## DATA EXTRACT
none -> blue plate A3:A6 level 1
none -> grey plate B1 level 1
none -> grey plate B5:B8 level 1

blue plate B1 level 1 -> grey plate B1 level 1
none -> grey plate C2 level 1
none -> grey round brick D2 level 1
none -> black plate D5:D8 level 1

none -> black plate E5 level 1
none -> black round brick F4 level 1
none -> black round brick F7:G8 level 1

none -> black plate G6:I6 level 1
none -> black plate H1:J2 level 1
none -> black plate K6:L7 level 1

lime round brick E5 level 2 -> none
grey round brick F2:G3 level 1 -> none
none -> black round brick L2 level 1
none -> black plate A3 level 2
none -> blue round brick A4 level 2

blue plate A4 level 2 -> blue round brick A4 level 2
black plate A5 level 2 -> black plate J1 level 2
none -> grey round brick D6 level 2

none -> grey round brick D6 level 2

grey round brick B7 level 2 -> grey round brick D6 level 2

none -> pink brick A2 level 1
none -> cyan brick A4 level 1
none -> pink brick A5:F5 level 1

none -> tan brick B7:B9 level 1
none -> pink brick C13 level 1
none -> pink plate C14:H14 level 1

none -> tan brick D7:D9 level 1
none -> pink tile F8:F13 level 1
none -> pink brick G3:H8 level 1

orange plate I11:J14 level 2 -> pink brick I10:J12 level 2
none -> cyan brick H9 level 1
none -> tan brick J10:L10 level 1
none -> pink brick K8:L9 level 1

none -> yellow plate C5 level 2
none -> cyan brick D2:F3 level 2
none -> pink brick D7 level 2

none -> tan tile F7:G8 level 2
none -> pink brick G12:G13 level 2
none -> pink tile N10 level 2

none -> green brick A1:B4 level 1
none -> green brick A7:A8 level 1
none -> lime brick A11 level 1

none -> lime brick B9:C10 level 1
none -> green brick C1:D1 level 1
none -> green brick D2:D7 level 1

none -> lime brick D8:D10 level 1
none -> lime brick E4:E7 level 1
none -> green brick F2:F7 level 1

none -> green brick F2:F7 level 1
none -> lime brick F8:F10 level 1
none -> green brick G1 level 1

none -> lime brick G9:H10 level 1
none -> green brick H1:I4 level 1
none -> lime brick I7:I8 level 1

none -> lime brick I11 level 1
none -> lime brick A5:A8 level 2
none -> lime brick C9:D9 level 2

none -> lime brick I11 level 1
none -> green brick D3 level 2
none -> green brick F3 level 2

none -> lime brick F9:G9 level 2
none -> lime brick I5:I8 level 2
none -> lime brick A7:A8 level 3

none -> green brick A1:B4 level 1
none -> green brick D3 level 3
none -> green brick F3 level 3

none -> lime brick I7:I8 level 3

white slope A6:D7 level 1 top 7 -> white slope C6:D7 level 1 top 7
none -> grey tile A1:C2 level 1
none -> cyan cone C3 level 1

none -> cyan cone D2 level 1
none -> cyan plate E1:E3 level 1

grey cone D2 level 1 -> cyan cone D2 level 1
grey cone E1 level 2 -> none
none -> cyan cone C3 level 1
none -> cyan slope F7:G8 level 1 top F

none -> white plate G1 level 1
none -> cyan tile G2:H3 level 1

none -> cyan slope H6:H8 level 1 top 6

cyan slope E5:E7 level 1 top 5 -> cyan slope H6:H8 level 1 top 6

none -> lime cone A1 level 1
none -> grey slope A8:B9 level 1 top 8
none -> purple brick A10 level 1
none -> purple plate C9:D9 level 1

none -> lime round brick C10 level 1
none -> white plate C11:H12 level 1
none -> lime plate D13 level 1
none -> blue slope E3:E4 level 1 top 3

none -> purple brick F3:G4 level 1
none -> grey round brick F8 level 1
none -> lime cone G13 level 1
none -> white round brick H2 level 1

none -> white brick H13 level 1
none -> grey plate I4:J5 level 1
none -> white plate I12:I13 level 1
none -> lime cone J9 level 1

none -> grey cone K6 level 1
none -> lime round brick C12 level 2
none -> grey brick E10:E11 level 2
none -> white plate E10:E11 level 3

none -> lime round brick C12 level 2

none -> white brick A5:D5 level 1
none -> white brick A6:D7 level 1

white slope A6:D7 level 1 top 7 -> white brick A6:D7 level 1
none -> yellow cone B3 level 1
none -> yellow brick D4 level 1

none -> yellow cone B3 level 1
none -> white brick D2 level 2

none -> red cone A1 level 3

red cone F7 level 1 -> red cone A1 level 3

## WHAT YOU SHOULD DO
Write out exactly the lines from the one containing "none -> grey tile A1:C2 level 1" through the end of the data, both included. Add nothing else.

## ANSWER TO THE PROBLEM
none -> grey tile A1:C2 level 1
none -> cyan cone C3 level 1

none -> cyan cone D2 level 1
none -> cyan plate E1:E3 level 1

grey cone D2 level 1 -> cyan cone D2 level 1
grey cone E1 level 2 -> none
none -> cyan cone C3 level 1
none -> cyan slope F7:G8 level 1 top F

none -> white plate G1 level 1
none -> cyan tile G2:H3 level 1

none -> cyan slope H6:H8 level 1 top 6

cyan slope E5:E7 level 1 top 5 -> cyan slope H6:H8 level 1 top 6

none -> lime cone A1 level 1
none -> grey slope A8:B9 level 1 top 8
none -> purple brick A10 level 1
none -> purple plate C9:D9 level 1

none -> lime round brick C10 level 1
none -> white plate C11:H12 level 1
none -> lime plate D13 level 1
none -> blue slope E3:E4 level 1 top 3

none -> purple brick F3:G4 level 1
none -> grey round brick F8 level 1
none -> lime cone G13 level 1
none -> white round brick H2 level 1

none -> white brick H13 level 1
none -> grey plate I4:J5 level 1
none -> white plate I12:I13 level 1
none -> lime cone J9 level 1

none -> grey cone K6 level 1
none -> lime round brick C12 level 2
none -> grey brick E10:E11 level 2
none -> white plate E10:E11 level 3

none -> lime round brick C12 level 2

none -> white brick A5:D5 level 1
none -> white brick A6:D7 level 1

white slope A6:D7 level 1 top 7 -> white brick A6:D7 level 1
none -> yellow cone B3 level 1
none -> yellow brick D4 level 1

none -> yellow cone B3 level 1
none -> white brick D2 level 2

none -> red cone A1 level 3

red cone F7 level 1 -> red cone A1 level 3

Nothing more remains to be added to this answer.